-- Task goal --
Your output should be the line with "safupofen (orange) [350" plus all following lines to the end of the records, exactly as written and nothing more.

[Collection entries]
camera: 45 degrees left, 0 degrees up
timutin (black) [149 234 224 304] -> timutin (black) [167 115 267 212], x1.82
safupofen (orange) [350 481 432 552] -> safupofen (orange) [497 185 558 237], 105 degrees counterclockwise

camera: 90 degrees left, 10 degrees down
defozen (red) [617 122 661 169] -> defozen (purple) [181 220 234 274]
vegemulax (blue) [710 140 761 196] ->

-- Solution for this problem --
safupofen (orange) [350 481 432 552] -> safupofen (orange) [497 185 558 237], 105 degrees counterclockwise

camera: 90 degrees left, 10 degrees down
defozen (red) [617 122 661 169] -> defozen (purple) [181 220 234 274]
vegemulax (blue) [710 140 761 196] ->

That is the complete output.